▶ **Data records**
'''
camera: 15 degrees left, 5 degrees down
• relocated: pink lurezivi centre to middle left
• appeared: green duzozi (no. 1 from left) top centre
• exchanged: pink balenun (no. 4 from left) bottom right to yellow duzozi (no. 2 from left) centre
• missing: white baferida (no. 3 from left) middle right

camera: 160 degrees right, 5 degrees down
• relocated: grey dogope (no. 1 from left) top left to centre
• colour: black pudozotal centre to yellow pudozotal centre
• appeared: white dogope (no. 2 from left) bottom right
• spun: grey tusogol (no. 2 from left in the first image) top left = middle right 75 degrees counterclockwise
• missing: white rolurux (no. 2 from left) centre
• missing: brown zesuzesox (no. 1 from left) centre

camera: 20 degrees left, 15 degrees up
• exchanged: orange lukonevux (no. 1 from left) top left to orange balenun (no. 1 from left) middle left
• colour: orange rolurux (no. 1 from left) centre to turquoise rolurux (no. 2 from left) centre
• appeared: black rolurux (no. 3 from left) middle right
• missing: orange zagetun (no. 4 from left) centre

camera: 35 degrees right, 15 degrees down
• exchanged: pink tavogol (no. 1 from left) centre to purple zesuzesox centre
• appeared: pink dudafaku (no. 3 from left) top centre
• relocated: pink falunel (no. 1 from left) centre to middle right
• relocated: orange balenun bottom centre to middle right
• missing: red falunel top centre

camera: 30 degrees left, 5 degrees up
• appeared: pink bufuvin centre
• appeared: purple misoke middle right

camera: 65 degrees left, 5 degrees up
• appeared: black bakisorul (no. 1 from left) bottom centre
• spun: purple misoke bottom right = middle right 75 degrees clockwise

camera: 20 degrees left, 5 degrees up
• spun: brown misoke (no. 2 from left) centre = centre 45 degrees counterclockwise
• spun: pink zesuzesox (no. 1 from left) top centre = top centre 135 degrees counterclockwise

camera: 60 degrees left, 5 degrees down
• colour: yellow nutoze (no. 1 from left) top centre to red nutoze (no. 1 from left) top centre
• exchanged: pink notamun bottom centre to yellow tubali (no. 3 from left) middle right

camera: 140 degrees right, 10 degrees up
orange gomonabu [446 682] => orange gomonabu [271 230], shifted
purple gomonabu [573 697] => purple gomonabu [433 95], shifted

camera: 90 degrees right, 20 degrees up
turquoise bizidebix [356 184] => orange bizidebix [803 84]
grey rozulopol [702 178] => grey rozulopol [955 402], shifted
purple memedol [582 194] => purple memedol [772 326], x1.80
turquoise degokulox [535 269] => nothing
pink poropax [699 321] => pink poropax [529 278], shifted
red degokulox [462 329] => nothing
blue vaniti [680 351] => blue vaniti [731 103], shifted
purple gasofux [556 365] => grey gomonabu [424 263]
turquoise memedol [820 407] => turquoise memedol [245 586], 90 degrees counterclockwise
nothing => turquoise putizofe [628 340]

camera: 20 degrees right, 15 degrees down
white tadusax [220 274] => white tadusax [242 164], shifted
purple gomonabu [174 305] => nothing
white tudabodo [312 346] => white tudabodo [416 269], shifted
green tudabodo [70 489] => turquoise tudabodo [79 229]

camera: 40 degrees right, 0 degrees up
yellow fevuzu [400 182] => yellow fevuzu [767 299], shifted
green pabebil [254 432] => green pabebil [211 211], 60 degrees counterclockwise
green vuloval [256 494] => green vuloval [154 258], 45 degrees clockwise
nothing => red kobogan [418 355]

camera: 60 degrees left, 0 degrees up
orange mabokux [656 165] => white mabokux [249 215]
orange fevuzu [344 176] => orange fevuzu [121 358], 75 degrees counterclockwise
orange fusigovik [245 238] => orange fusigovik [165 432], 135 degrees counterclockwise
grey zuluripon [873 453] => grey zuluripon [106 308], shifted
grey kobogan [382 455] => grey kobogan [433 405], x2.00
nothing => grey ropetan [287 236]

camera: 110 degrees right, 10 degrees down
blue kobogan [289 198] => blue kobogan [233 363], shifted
'''
▶ **ABOUT THIS TASK**
Begin at the first line of the records above and restate each line word for word, stopping after the line with "duzozi (no. 2 from left) centre".

▶ **WRITTEN ANSWER**
camera: 15 degrees left, 5 degrees down
• relocated: pink lurezivi centre to middle left
• appeared: green duzozi (no. 1 from left) top centre
• exchanged: pink balenun (no. 4 from left) bottom right to yellow duzozi (no. 2 from left) centre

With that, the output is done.